## EXERCISE AIM
Begin at the line containing "purple hammer [254,198,318,240]" in the entries below and end at the line containing "none -> black pyramid [105,81,177,139]"; transcribe that range exactly and nothing outside it.

## MATERIAL FOR THE TASK
◇ ◇ ◇ ◇ ◇ ◇ ◇

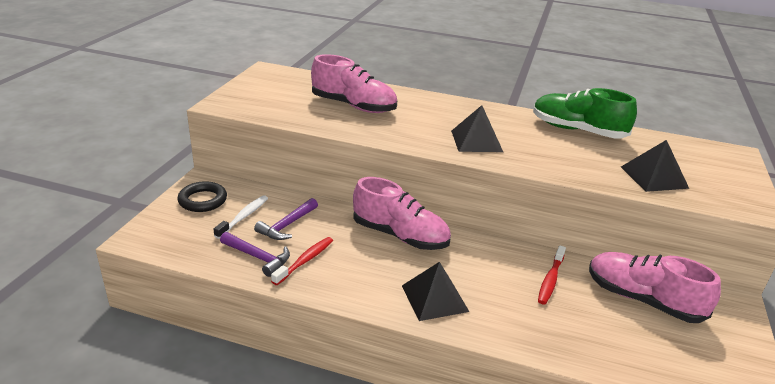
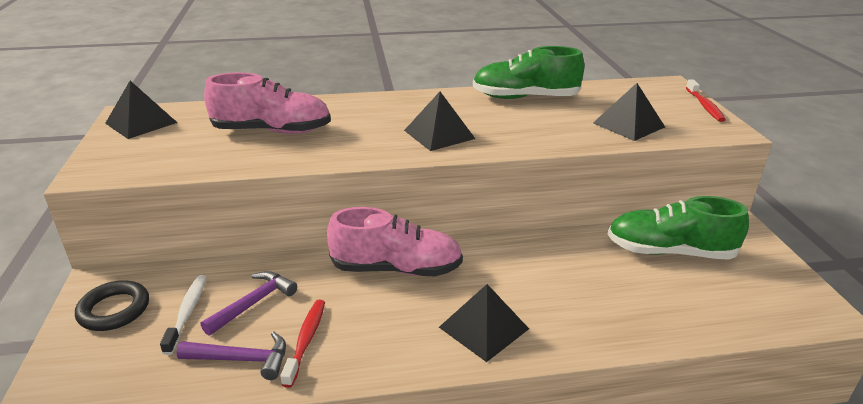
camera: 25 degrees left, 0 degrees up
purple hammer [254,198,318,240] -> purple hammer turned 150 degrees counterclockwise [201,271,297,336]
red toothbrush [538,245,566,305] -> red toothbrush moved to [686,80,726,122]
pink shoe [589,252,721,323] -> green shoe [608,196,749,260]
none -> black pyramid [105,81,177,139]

◇ ◇ ◇ ◇ ◇ ◇ ◇

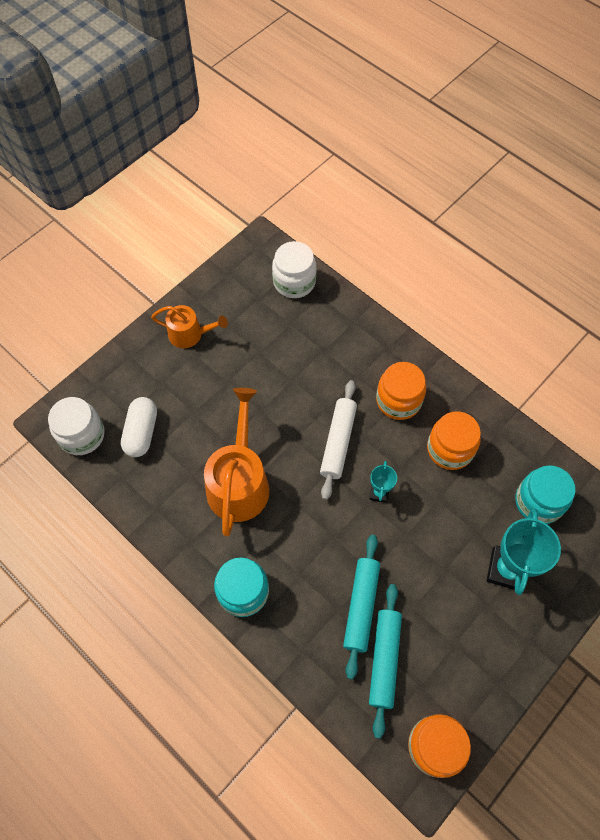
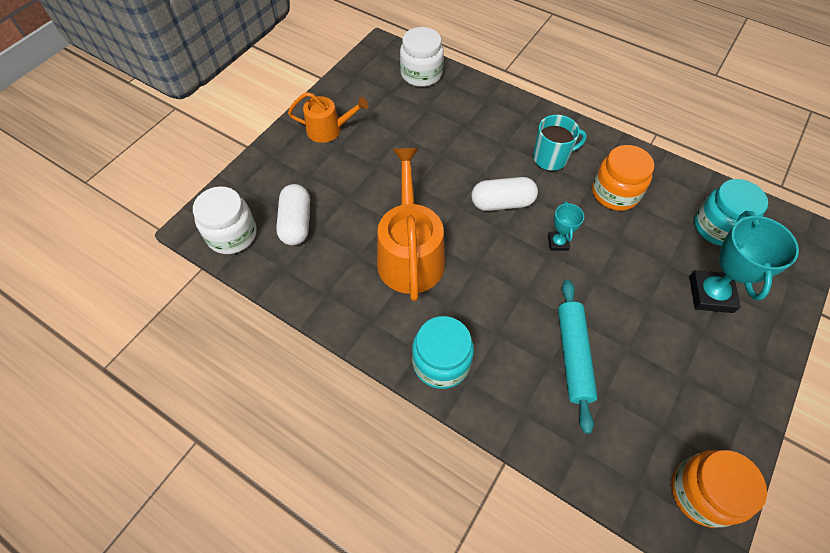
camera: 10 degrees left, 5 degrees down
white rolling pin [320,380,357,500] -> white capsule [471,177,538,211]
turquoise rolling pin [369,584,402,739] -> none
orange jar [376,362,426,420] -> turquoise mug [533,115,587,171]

◇ ◇ ◇ ◇ ◇ ◇ ◇

## TASK RESPONSE
purple hammer [254,198,318,240] -> purple hammer turned 150 degrees counterclockwise [201,271,297,336]
red toothbrush [538,245,566,305] -> red toothbrush moved to [686,80,726,122]
pink shoe [589,252,721,323] -> green shoe [608,196,749,260]
none -> black pyramid [105,81,177,139]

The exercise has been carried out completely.